::: Input records

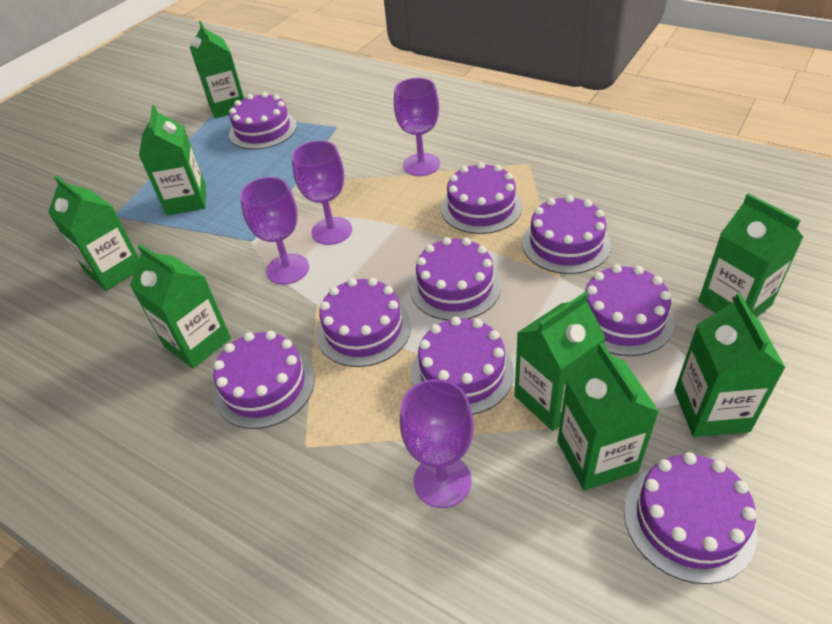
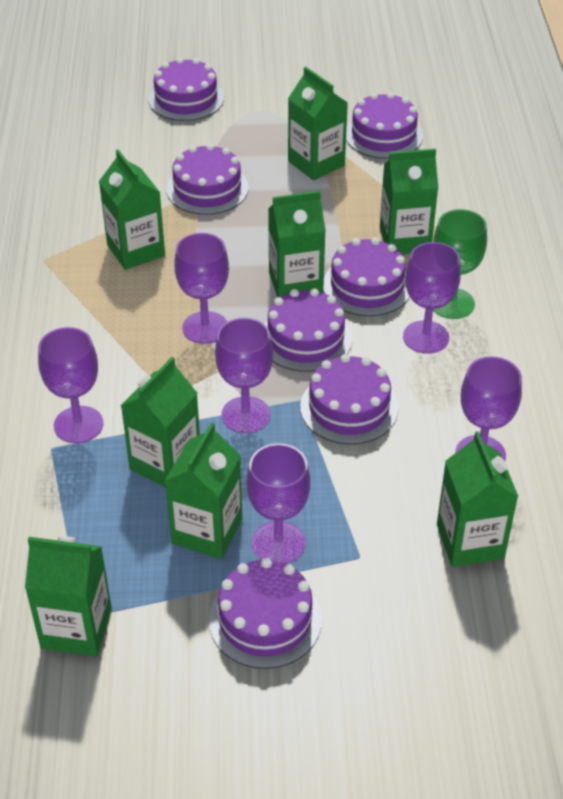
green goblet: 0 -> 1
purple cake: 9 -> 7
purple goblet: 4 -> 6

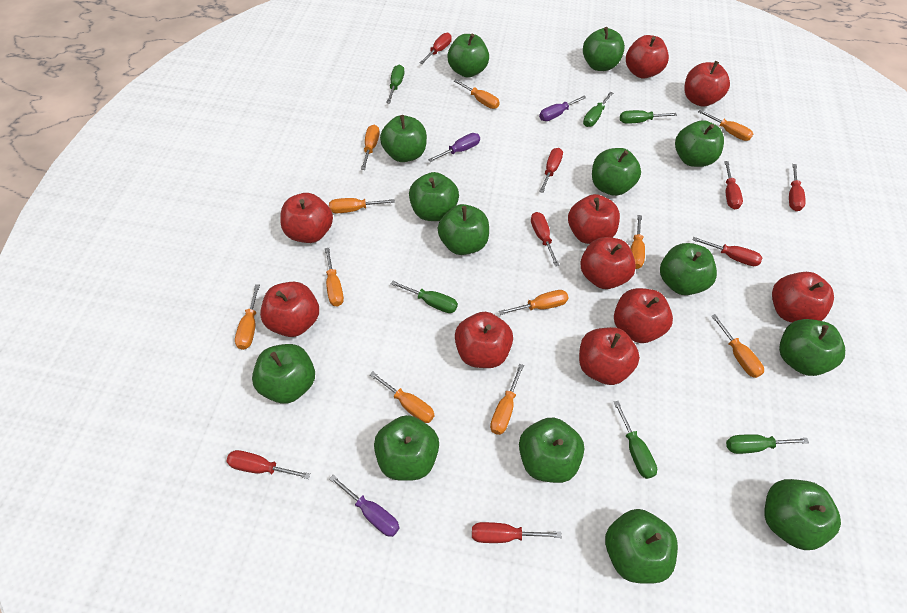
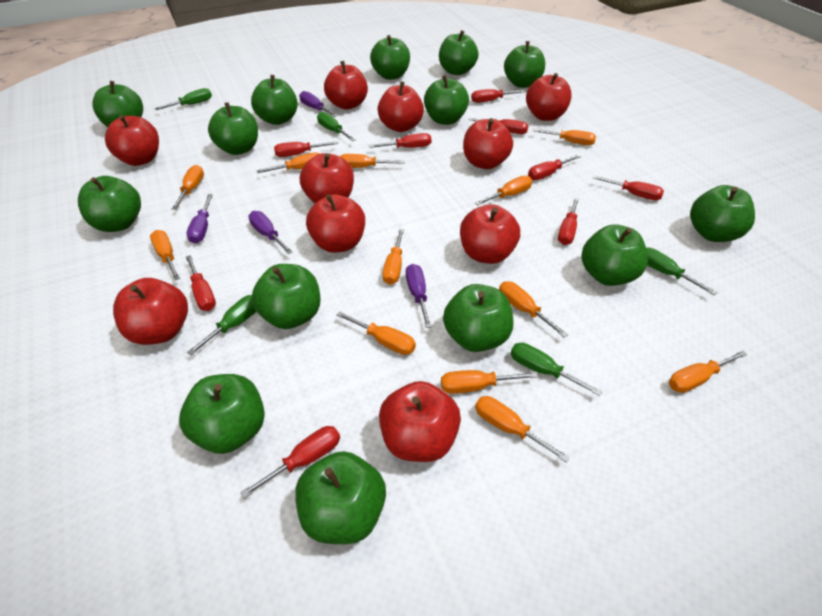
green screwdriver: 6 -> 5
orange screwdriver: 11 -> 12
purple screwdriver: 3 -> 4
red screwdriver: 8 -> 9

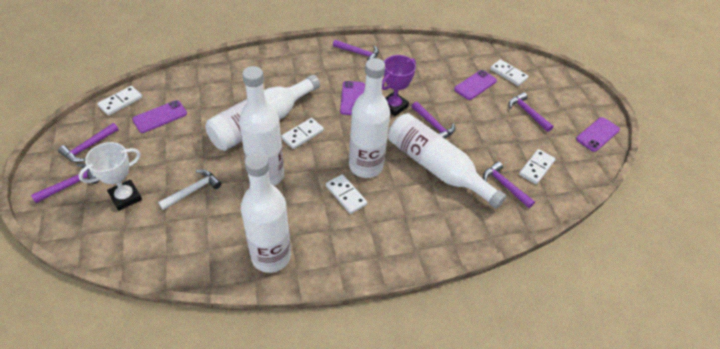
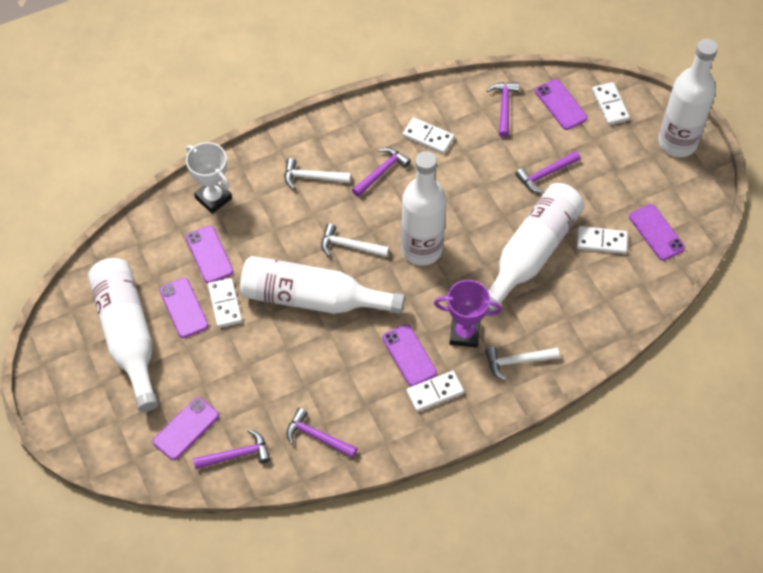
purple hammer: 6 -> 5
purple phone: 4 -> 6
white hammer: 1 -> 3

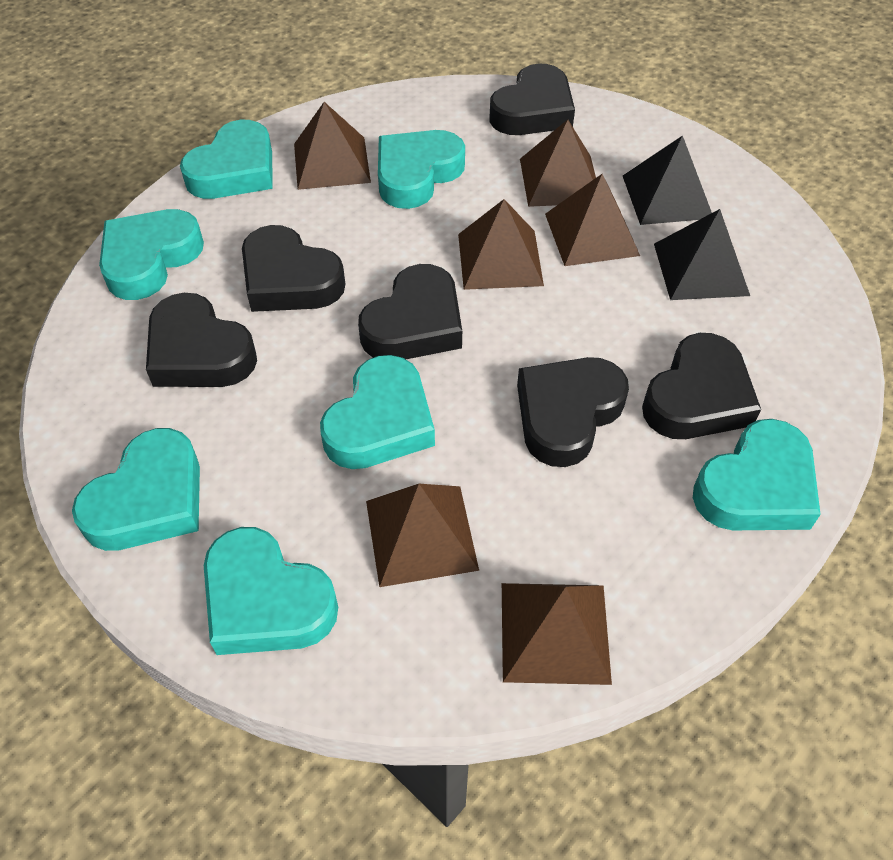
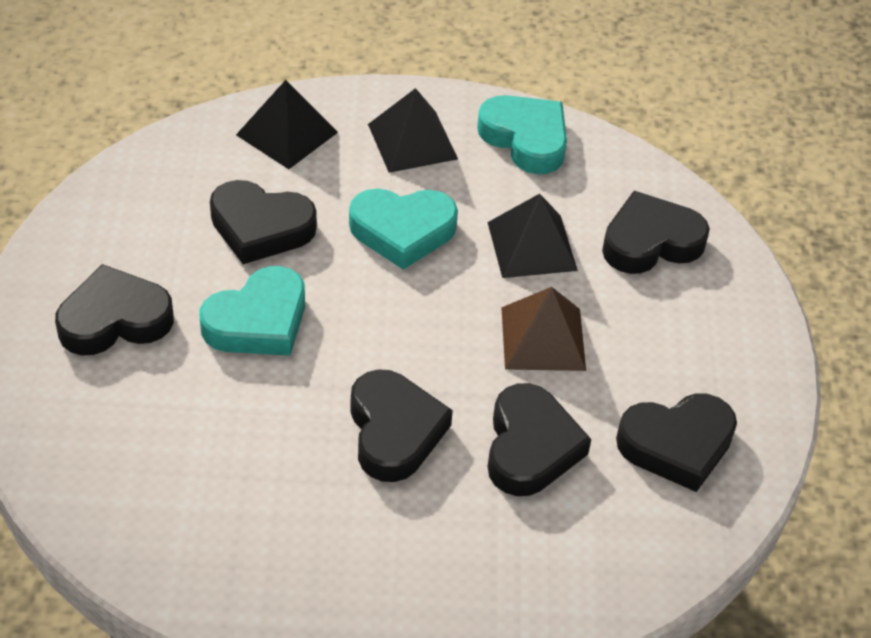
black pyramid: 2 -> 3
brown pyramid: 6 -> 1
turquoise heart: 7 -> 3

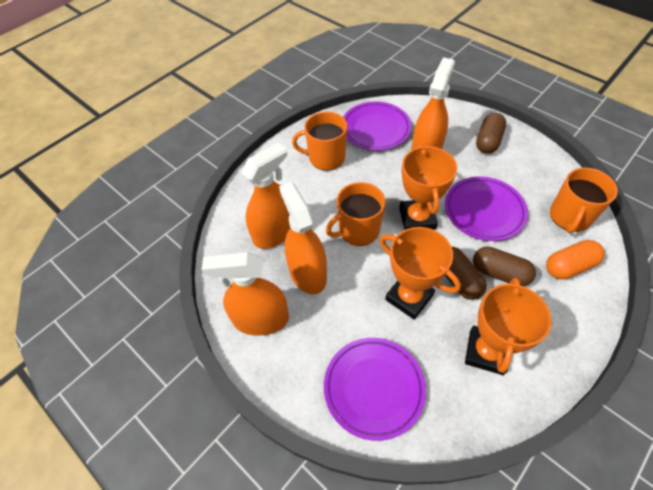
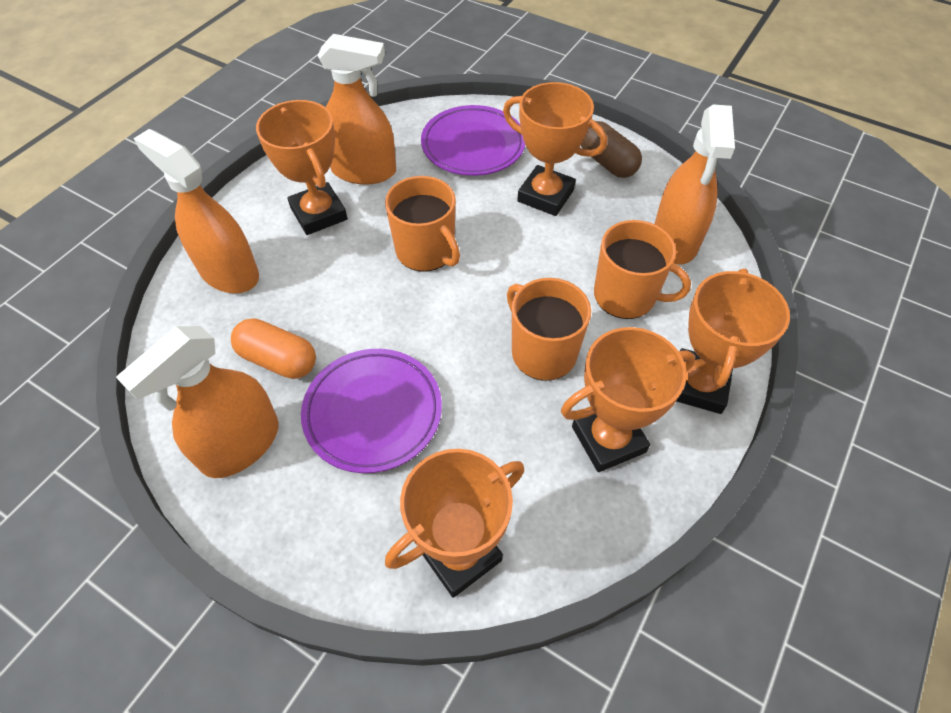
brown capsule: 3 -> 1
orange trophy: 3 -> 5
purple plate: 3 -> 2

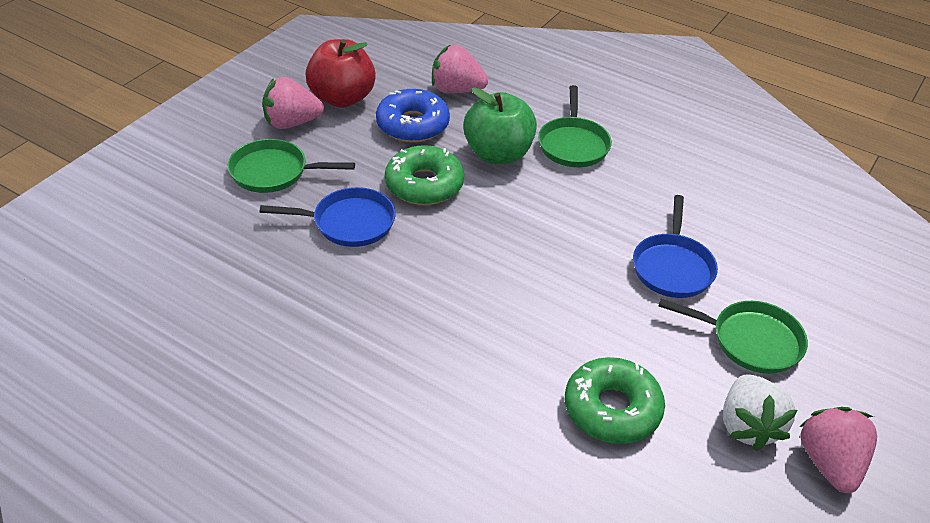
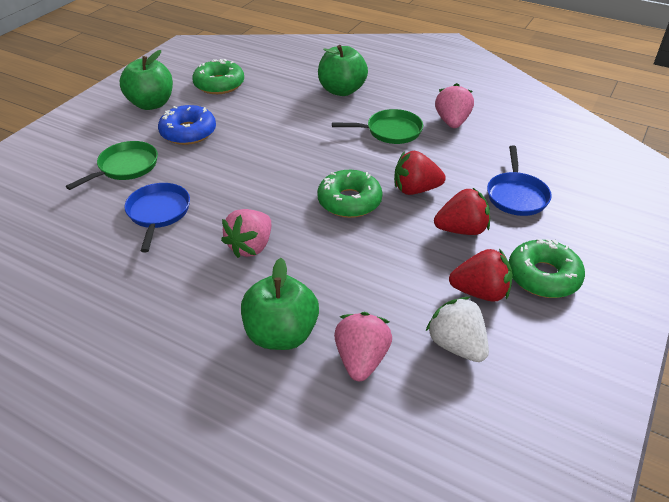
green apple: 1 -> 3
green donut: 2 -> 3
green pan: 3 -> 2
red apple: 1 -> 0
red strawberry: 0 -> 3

::::::

**Problem statement**.
Starting at the line with "green donut: 2 -> 3", print each remaining line of the listing above exactly as it appears.

**Answer for this exercise**.
green donut: 2 -> 3
green pan: 3 -> 2
red apple: 1 -> 0
red strawberry: 0 -> 3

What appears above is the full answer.